*What is required*. For the listing below, the answer is an exact retyping of the lines from the one with "STEPPER1 pin IN1: RX -> D5" through the one with "STEPPER1 pin IN2: D3 -> D8", both included, without pictures.

****************************************

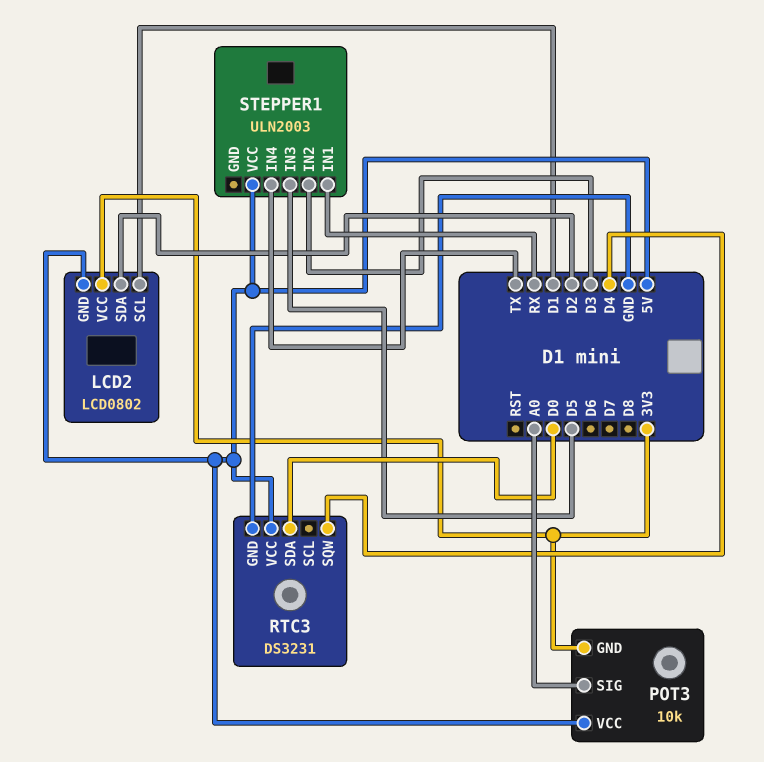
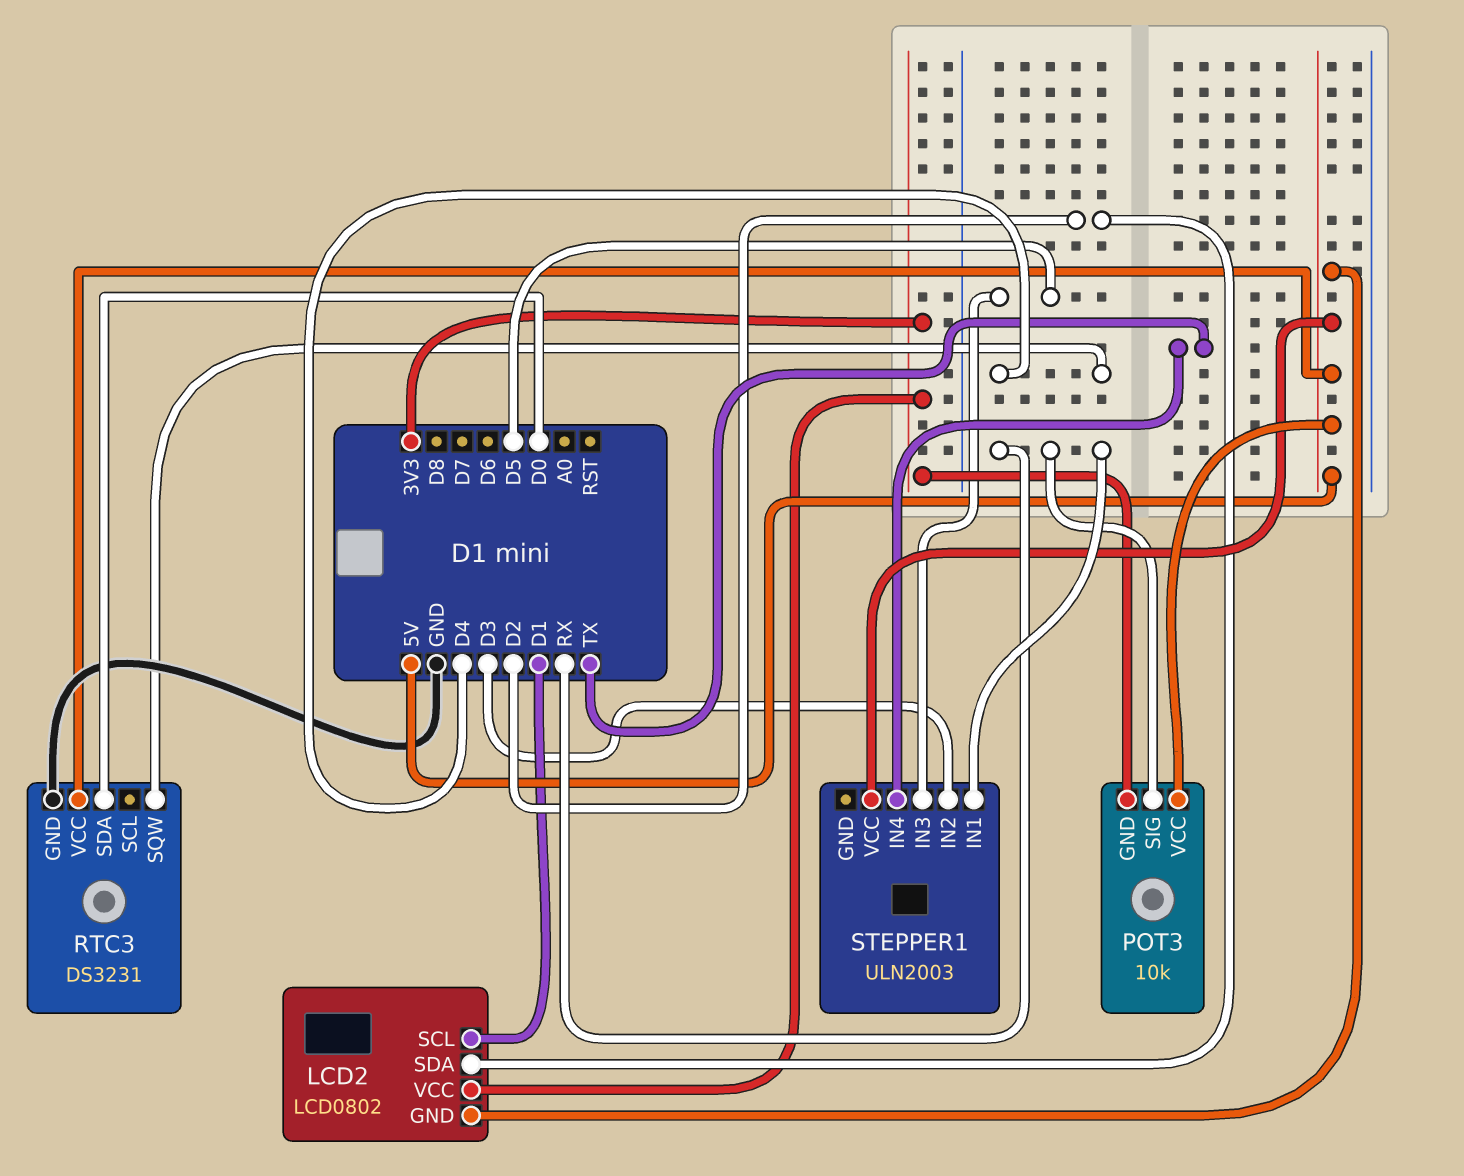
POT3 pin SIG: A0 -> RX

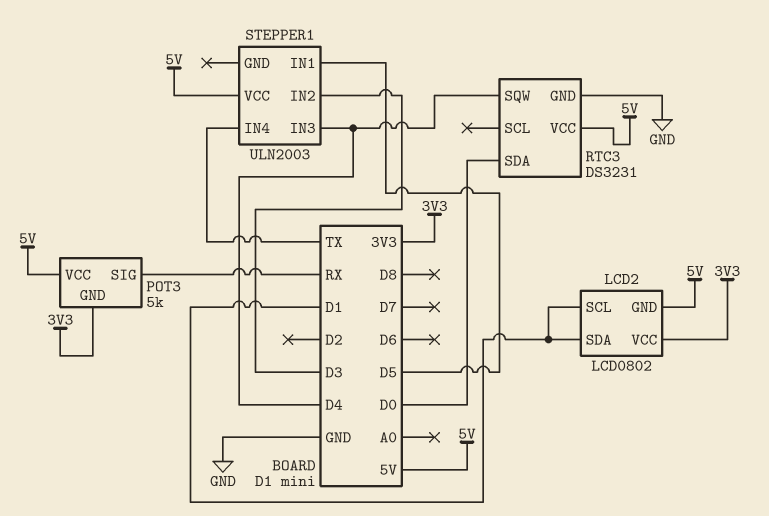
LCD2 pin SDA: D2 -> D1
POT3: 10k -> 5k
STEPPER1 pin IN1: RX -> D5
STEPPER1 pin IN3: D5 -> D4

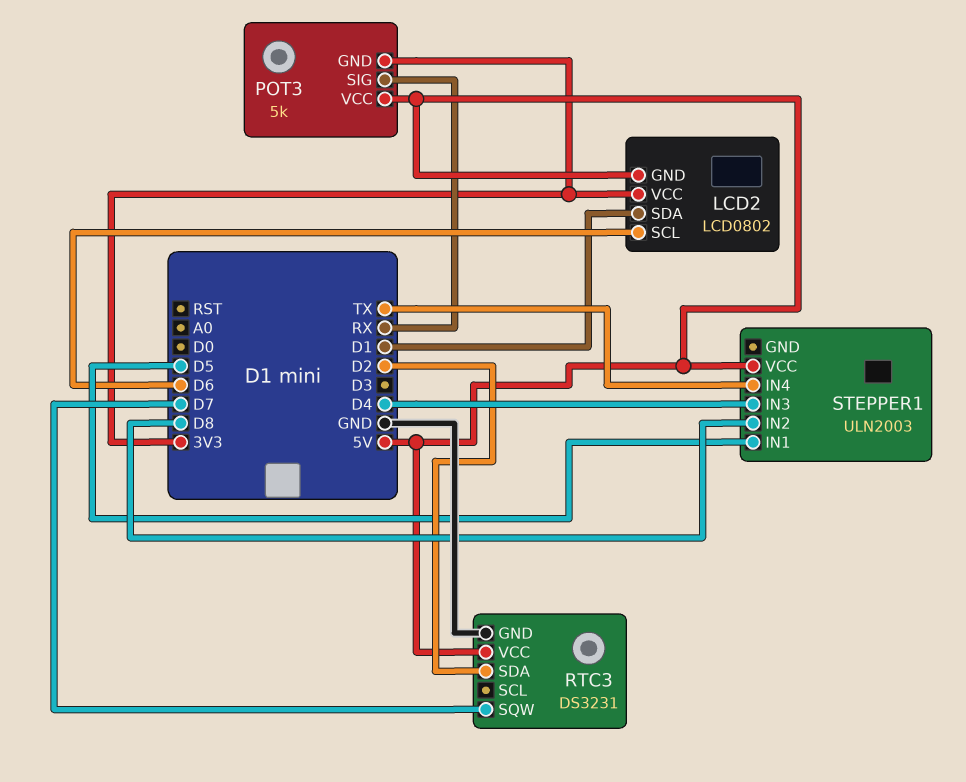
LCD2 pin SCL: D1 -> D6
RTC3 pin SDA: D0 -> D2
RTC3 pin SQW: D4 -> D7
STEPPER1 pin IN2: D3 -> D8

****************************************

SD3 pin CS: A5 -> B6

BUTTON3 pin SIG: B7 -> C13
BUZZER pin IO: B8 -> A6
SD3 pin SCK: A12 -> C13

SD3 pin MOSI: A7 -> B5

****************************************

*Completed task*.
STEPPER1 pin IN1: RX -> D5
STEPPER1 pin IN3: D5 -> D4

LCD2 pin SCL: D1 -> D6
RTC3 pin SDA: D0 -> D2
RTC3 pin SQW: D4 -> D7
STEPPER1 pin IN2: D3 -> D8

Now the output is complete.